▶ [TASK DIRECTIONS]: Please restate the data that follows, leaving every word in place.
───── AVAILABLE DATA
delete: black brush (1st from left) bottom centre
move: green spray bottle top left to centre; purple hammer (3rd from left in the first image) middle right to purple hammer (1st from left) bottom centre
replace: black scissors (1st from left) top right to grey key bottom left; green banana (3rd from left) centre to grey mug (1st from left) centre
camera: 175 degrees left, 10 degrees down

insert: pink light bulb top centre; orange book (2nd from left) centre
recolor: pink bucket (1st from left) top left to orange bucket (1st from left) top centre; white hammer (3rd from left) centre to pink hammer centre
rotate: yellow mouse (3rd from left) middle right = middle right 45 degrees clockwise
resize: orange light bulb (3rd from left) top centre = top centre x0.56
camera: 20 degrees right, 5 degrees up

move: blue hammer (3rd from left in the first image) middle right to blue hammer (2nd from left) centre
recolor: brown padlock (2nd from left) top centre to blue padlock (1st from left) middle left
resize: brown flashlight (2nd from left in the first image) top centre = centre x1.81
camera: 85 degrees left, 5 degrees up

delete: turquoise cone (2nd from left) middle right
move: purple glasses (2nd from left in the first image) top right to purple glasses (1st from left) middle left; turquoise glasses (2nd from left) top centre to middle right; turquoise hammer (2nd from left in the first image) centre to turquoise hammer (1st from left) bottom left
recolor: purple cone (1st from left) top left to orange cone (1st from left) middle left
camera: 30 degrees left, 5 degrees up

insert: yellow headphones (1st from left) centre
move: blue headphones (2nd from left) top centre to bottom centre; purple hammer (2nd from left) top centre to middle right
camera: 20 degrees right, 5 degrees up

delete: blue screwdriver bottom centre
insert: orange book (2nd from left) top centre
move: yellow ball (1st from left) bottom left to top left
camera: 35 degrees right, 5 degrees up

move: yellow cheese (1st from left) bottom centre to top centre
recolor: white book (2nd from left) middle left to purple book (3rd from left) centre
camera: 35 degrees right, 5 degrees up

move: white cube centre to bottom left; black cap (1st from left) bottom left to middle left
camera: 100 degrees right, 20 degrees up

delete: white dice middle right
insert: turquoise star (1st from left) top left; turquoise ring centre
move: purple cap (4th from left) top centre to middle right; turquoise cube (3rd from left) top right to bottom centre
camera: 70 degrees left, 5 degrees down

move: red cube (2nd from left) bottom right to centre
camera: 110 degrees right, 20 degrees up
──────────
▶ [TASK ANSWER]:
delete: black brush (1st from left) bottom centre
move: green spray bottle top left to centre; purple hammer (3rd from left in the first image) middle right to purple hammer (1st from left) bottom centre
replace: black scissors (1st from left) top right to grey key bottom left; green banana (3rd from left) centre to grey mug (1st from left) centre
camera: 175 degrees left, 10 degrees down

insert: pink light bulb top centre; orange book (2nd from left) centre
recolor: pink bucket (1st from left) top left to orange bucket (1st from left) top centre; white hammer (3rd from left) centre to pink hammer centre
rotate: yellow mouse (3rd from left) middle right = middle right 45 degrees clockwise
resize: orange light bulb (3rd from left) top centre = top centre x0.56
camera: 20 degrees right, 5 degrees up

move: blue hammer (3rd from left in the first image) middle right to blue hammer (2nd from left) centre
recolor: brown padlock (2nd from left) top centre to blue padlock (1st from left) middle left
resize: brown flashlight (2nd from left in the first image) top centre = centre x1.81
camera: 85 degrees left, 5 degrees up

delete: turquoise cone (2nd from left) middle right
move: purple glasses (2nd from left in the first image) top right to purple glasses (1st from left) middle left; turquoise glasses (2nd from left) top centre to middle right; turquoise hammer (2nd from left in the first image) centre to turquoise hammer (1st from left) bottom left
recolor: purple cone (1st from left) top left to orange cone (1st from left) middle left
camera: 30 degrees left, 5 degrees up

insert: yellow headphones (1st from left) centre
move: blue headphones (2nd from left) top centre to bottom centre; purple hammer (2nd from left) top centre to middle right
camera: 20 degrees right, 5 degrees up

delete: blue screwdriver bottom centre
insert: orange book (2nd from left) top centre
move: yellow ball (1st from left) bottom left to top left
camera: 35 degrees right, 5 degrees up

move: yellow cheese (1st from left) bottom centre to top centre
recolor: white book (2nd from left) middle left to purple book (3rd from left) centre
camera: 35 degrees right, 5 degrees up

move: white cube centre to bottom left; black cap (1st from left) bottom left to middle left
camera: 100 degrees right, 20 degrees up

delete: white dice middle right
insert: turquoise star (1st from left) top left; turquoise ring centre
move: purple cap (4th from left) top centre to middle right; turquoise cube (3rd from left) top right to bottom centre
camera: 70 degrees left, 5 degrees down

move: red cube (2nd from left) bottom right to centre
camera: 110 degrees right, 20 degrees up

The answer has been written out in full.